┌──

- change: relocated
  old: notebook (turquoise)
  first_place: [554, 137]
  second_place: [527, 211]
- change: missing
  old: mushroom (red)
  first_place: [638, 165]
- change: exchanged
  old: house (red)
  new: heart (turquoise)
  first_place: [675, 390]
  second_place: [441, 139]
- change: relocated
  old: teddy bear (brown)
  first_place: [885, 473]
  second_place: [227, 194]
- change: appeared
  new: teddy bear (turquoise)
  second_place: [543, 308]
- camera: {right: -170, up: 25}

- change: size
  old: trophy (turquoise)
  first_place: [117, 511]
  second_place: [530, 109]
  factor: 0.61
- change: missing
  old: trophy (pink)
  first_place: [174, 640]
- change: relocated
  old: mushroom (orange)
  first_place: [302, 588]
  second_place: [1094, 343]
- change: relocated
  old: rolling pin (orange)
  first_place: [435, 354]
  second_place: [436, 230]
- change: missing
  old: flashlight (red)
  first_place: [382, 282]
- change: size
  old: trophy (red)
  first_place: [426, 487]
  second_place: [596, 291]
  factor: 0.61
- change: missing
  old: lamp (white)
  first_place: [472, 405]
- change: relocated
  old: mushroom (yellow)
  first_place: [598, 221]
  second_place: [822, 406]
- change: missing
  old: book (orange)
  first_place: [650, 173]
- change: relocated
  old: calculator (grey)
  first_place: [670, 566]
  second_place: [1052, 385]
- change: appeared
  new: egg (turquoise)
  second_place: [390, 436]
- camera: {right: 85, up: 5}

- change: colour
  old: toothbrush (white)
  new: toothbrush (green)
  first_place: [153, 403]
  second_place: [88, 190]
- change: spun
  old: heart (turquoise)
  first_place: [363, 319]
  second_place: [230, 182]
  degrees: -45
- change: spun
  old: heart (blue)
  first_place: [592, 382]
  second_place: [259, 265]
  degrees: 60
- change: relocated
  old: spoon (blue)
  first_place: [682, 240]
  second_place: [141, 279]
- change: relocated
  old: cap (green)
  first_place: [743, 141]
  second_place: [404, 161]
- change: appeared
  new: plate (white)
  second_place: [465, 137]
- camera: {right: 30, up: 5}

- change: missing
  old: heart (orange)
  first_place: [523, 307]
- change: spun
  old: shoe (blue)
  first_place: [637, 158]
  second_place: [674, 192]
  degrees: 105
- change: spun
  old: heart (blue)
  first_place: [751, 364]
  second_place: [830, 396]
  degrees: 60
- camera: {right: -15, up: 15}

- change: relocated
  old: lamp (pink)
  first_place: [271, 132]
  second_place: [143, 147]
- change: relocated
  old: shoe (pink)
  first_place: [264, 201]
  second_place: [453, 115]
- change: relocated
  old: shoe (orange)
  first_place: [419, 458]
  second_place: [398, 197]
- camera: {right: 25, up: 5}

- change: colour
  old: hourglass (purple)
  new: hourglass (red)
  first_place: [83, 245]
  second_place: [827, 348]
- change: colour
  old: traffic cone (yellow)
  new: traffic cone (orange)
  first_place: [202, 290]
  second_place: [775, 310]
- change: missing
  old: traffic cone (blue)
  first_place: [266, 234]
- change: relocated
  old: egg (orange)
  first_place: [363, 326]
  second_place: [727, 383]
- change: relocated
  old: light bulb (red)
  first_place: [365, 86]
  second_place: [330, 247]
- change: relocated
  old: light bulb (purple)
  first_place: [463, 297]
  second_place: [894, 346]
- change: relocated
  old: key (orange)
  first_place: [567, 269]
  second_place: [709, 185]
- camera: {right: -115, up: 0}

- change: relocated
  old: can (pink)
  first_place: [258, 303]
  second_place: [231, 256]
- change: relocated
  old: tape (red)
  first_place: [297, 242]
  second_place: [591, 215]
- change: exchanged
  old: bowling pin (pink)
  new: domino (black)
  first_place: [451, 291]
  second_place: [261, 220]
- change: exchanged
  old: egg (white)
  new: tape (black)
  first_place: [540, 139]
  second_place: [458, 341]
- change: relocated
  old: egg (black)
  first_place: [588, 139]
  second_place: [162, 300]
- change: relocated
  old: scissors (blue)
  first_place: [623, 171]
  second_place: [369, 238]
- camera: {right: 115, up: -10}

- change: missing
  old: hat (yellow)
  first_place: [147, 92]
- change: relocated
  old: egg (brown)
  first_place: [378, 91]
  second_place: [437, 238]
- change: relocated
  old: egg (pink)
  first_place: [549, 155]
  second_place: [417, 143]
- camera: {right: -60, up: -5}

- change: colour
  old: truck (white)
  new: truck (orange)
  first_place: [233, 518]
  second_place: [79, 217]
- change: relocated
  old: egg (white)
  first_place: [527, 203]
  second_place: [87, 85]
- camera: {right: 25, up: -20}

└──

◆ ASSIGNMENT ◆
When a line in the listing has the word "bear", return that line.

◆ SOLUTION FOR THIS EXERCISE ◆
  old: teddy bear (brown)
  new: teddy bear (turquoise)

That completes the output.